• _Entries supplied_:

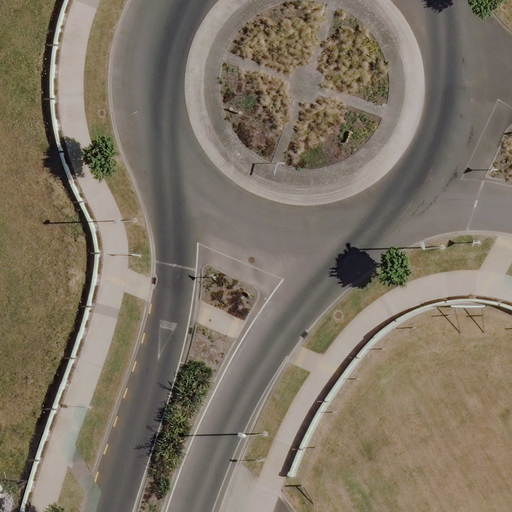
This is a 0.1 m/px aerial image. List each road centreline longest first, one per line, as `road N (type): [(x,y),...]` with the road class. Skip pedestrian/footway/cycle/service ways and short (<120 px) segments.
road 1 (secondary): [(112,511),(162,346),(176,265),(173,179)]
road 2 (secondary): [(328,240),(230,403),(188,511)]
road 3 (secondary): [(441,25),(454,73),(451,122),(432,168),(400,206)]
road 4 (secondary): [(173,179),(151,138),(143,93),(148,47),(172,0)]
road 5 (secondary): [(328,240),(284,242),(241,232),(203,210),(173,179)]
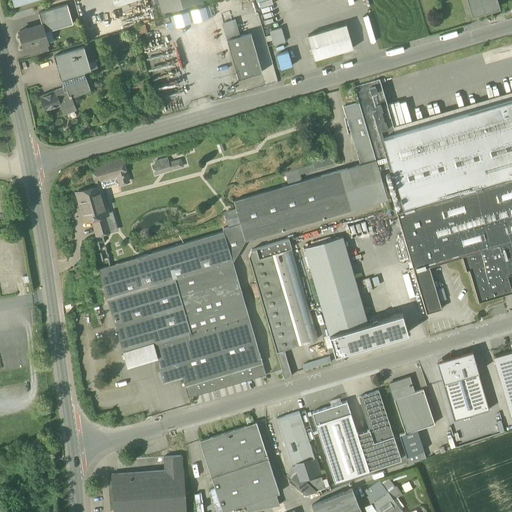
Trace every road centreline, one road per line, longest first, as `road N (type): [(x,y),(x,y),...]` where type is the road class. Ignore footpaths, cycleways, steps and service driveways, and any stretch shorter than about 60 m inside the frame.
road 1 (unclassified): [(511,26),(30,165)]
road 2 (unclassified): [(72,451),(511,323)]
road 3 (unclassified): [(72,451),(30,165)]
road 4 (unclassified): [(30,165),(0,46)]
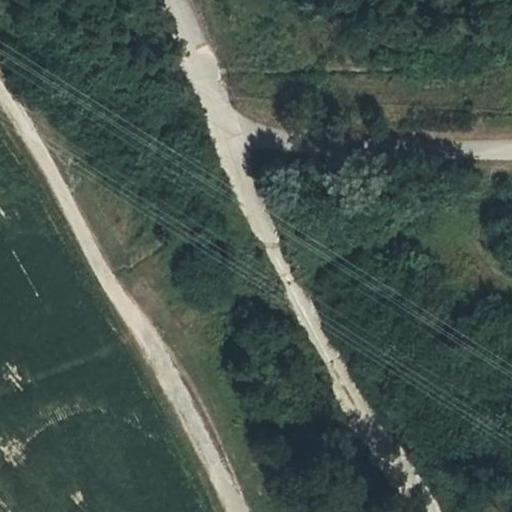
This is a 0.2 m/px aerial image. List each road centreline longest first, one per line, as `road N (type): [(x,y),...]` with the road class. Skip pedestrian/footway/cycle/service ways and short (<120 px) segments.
road 1 (track): [(237,511),(142,329),(0,91)]
road 2 (track): [(229,141),(286,271),(430,511)]
road 3 (unclassified): [(511,149),(229,141)]
road 4 (unclassified): [(171,0),(229,141)]
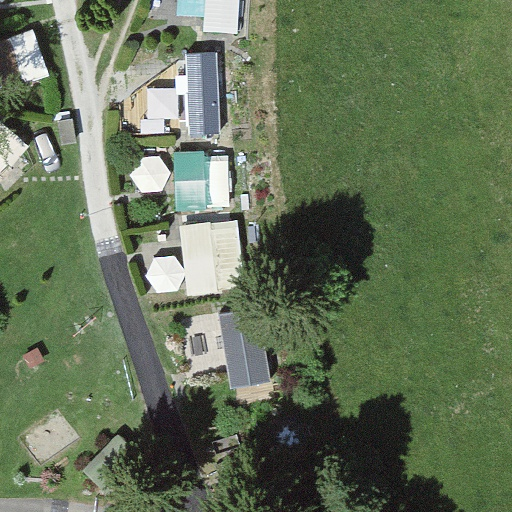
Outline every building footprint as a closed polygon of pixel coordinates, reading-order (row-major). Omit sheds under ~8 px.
[(177,0),(177,15),(243,18),(243,0),(177,0)] [(0,77),(47,61),(34,23),(0,34),(0,77)] [(183,45),(186,125),(224,124),(221,44),(183,45)] [(183,86),(149,87),(150,120),(184,119),(183,86)] [(0,135),(0,172),(19,153),(0,135)] [(180,148),(180,201),(230,200),(229,147),(180,148)] [(236,216),(181,226),(192,287),(247,277),(236,216)] [(276,370),(265,325),(225,335),(235,380),(276,370)]
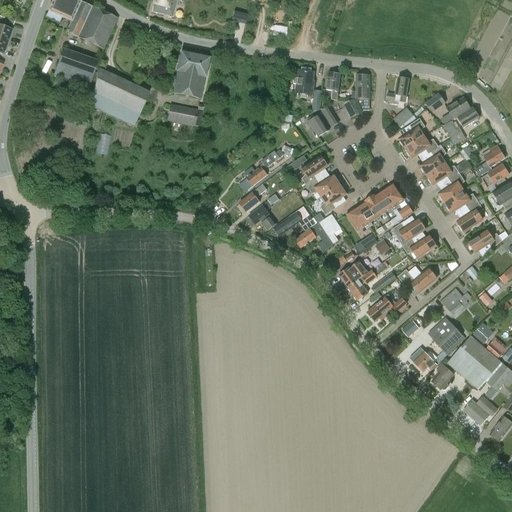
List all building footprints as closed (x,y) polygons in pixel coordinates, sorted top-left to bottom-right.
[(77,0),(52,0),(48,12),(70,22),(66,32),(77,38),(103,49),(117,18),(92,7),(92,6),(91,6),(80,2),(80,1),(77,0)] [(154,0),(153,4),(153,5),(154,6),(153,12),(173,16),(176,0),(154,0)] [(15,19),(4,15),(4,18),(0,16),(0,22),(2,23),(13,26),(15,19)] [(0,39),(7,42),(11,30),(1,26),(2,23),(0,22),(0,39)] [(88,89),(98,61),(62,48),(53,77),(88,89)] [(177,71),(172,94),(200,100),(205,77),(204,77),(208,59),(181,53),(177,71)] [(98,68),(91,107),(134,127),(150,92),(98,68)] [(313,84),(314,72),(299,71),(296,93),(312,95),(314,84),(313,84)] [(326,90),(332,91),(331,100),(337,101),(338,92),(340,74),(329,72),(326,90)] [(369,111),(369,93),(369,75),(356,75),(356,92),(351,92),(351,99),(356,99),(363,111),(369,111)] [(405,103),(406,97),(409,80),(398,78),(395,95),(387,94),(386,100),(405,103)] [(320,110),(320,107),(322,92),(315,91),(313,106),(312,113),(320,110)] [(439,94),(425,104),(433,114),(446,104),(439,94)] [(453,119),(470,109),(464,98),(447,109),(453,119)] [(363,113),(356,99),(352,100),(349,100),(344,100),(345,102),(343,103),(351,119),(363,113)] [(199,127),(202,112),(196,110),(171,105),(167,120),(194,126),(199,127)] [(479,118),(473,108),(458,118),(464,128),(479,118)] [(323,113),(331,126),(339,122),(331,109),(323,113)] [(401,113),(393,120),(400,127),(408,121),(401,113)] [(316,119),(314,116),(307,120),(309,123),(309,122),(318,137),(329,130),(320,116),(316,119)] [(404,147),(405,149),(424,137),(421,132),(425,128),(425,127),(420,119),(409,126),(413,131),(399,140),(400,141),(399,143),(402,147),(404,147)] [(443,126),(454,145),(466,139),(459,127),(455,129),(452,124),(454,123),(452,121),(443,126)] [(109,155),(112,136),(101,134),(98,153),(109,155)] [(428,155),(431,153),(430,152),(438,147),(433,140),(427,142),(424,137),(405,149),(408,153),(407,154),(409,157),(411,157),(411,158),(425,149),(428,155)] [(281,152),(292,155),(294,150),(284,146),(281,152)] [(430,152),(431,153),(434,158),(420,167),(422,168),(421,170),(423,173),(425,173),(426,176),(445,163),(442,158),(446,154),(441,146),(438,147),(430,152)] [(482,156),(487,162),(474,170),(479,177),(492,169),(491,168),(505,159),(497,146),(482,156)] [(466,148),(460,153),(466,161),(470,159),(472,157),(466,148)] [(261,161),(263,164),(260,166),(261,167),(246,179),(252,186),(267,175),(264,170),(267,168),(279,158),(279,159),(284,155),(280,150),(276,153),(275,151),(261,161)] [(301,179),(307,187),(319,178),(317,180),(314,175),(327,166),(321,157),(302,169),(306,174),(302,178),(301,179)] [(446,176),(449,181),(460,174),(454,166),(454,167),(449,168),(445,163),(426,176),(428,179),(428,180),(430,184),(432,184),(432,185),(446,176)] [(488,175),(481,179),(487,188),(489,188),(494,184),(494,185),(509,175),(503,165),(488,175)] [(443,201),(445,204),(464,191),(461,186),(465,182),(460,174),(449,181),(452,186),(439,195),(440,196),(439,198),(441,201),(443,201)] [(318,192),(321,197),(340,185),(334,176),(320,185),(317,180),(319,178),(307,187),(312,194),(318,192)] [(293,189),(286,180),(279,185),(286,194),(293,189)] [(501,204),(504,209),(511,204),(511,185),(510,183),(493,194),(500,205),(501,204)] [(267,190),(263,185),(239,203),(246,212),(260,202),(256,198),(267,190)] [(332,203),(346,194),(340,185),(321,197),(324,202),(321,206),(320,207),(325,215),(338,207),(338,206),(335,208),(332,203)] [(393,185),(384,191),(397,210),(400,208),(397,204),(403,200),(393,185)] [(393,212),(397,217),(398,217),(400,221),(403,220),(398,212),(397,210),(384,191),(375,197),(375,196),(385,212),(391,208),(393,212)] [(464,191),(445,204),(447,207),(446,209),(449,212),(450,212),(451,213),(464,204),(468,209),(478,202),(473,194),(472,195),(467,197),(464,191)] [(269,215),(269,214),(267,212),(273,207),(271,206),(279,200),(275,195),(267,200),(268,201),(262,206),(249,216),(255,225),(269,215)] [(375,196),(365,202),(366,203),(375,218),(378,222),(382,220),(379,216),(385,212),(375,196)] [(483,210),(478,202),(468,209),(471,214),(457,223),(459,225),(459,227),(461,231),(462,231),(464,232),(482,220),(479,215),(480,214),(483,210)] [(366,203),(357,209),(369,228),(373,225),(370,221),(375,218),(366,203)] [(403,220),(413,213),(408,205),(398,212),(403,220)] [(357,209),(348,215),(357,230),(364,226),(366,230),(369,228),(357,209)] [(294,226),(302,221),(296,212),(289,217),(288,217),(289,218),(274,228),(280,236),(294,226)] [(319,223),(328,238),(341,229),(332,215),(319,223)] [(277,224),(271,217),(262,224),(268,231),(277,224)] [(397,239),(397,238),(403,236),(406,242),(411,238),(425,229),(424,227),(424,226),(422,223),(421,223),(419,220),(405,229),(402,224),(404,223),(404,222),(391,230),(397,239)] [(394,225),(392,221),(385,225),(387,229),(394,225)] [(310,230),(295,240),(301,248),(316,238),(319,236),(322,241),(318,244),(323,252),(333,245),(328,238),(319,223),(310,229),(310,230)] [(489,251),(490,251),(501,242),(497,234),(496,234),(491,236),(487,231),(468,243),(470,245),(470,247),(472,251),(473,251),(475,253),(488,244),(492,249),(489,251)] [(373,246),(377,243),(374,238),(373,237),(372,235),(355,247),(360,255),(373,246)] [(408,255),(413,253),(417,258),(436,246),(430,236),(416,245),(411,238),(406,242),(407,243),(402,247),(408,255)] [(384,241),(376,247),(382,256),(390,250),(384,241)] [(347,262),(343,256),(330,264),(335,270),(347,262)] [(350,269),(349,268),(339,275),(348,288),(368,274),(359,262),(350,269)] [(387,270),(386,268),(388,267),(385,262),(383,264),(382,263),(374,269),(379,276),(387,270)] [(510,281),(511,279),(511,266),(503,274),(510,281)] [(474,281),(480,276),(472,267),(466,272),(474,281)] [(372,271),(372,270),(368,274),(348,288),(358,301),(368,294),(362,286),(365,284),(366,286),(377,278),(372,271)] [(431,272),(429,270),(415,281),(406,270),(397,277),(415,298),(437,280),(436,278),(435,277),(435,275),(433,272),(431,272)] [(378,293),(386,287),(396,279),(392,273),(371,289),(376,295),(378,293)] [(468,303),(466,301),(471,297),(467,292),(462,296),(456,289),(441,302),(452,316),(453,316),(468,303)] [(484,305),(490,300),(485,294),(479,299),(484,305)] [(397,312),(407,304),(402,299),(393,307),(385,298),(379,303),(367,313),(375,322),(382,316),(384,318),(394,309),(397,312)] [(443,352),(437,358),(433,361),(427,354),(425,353),(421,348),(410,359),(414,364),(422,373),(427,368),(431,372),(437,366),(436,365),(447,355),(465,339),(451,323),(448,320),(445,318),(428,334),(433,339),(432,340),(443,352)] [(408,338),(419,329),(413,321),(402,331),(408,338)] [(488,340),(477,330),(472,336),(483,346),(488,340)] [(478,391),(485,382),(501,363),(502,363),(471,336),(449,362),(446,359),(442,364),(437,369),(440,372),(431,382),(441,390),(454,375),(456,372),(478,391)] [(502,358),(508,364),(511,358),(511,350),(510,348),(502,358)] [(497,392),(504,384),(508,387),(511,382),(511,371),(501,363),(485,382),(487,383),(486,383),(497,392)] [(511,395),(503,407),(511,414),(511,413),(511,395)] [(480,426),(489,416),(491,418),(493,416),(498,409),(488,401),(481,409),(472,401),(463,411),(480,425),(480,426)] [(499,442),(511,424),(511,416),(508,413),(504,418),(503,417),(490,435),(499,442)]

• _Directive_:
Extract the material between the line holding "This is a 0.2" and the line holding "road 3 (unclassified): [(511,149),(229,141)]", inclusive, reproducing each line verbatim.

• _Output of the exercise_:
This is a 0.2 m/px aerial image. List each road centreline longest first, one per line, as `road N (type): [(x,y),...]` with the road class. Skip pedestrian/footway/cycle/service ways and short (<120 px) segments.
road 1 (track): [(237,511),(142,329),(0,91)]
road 2 (track): [(229,141),(286,271),(430,511)]
road 3 (unclassified): [(511,149),(229,141)]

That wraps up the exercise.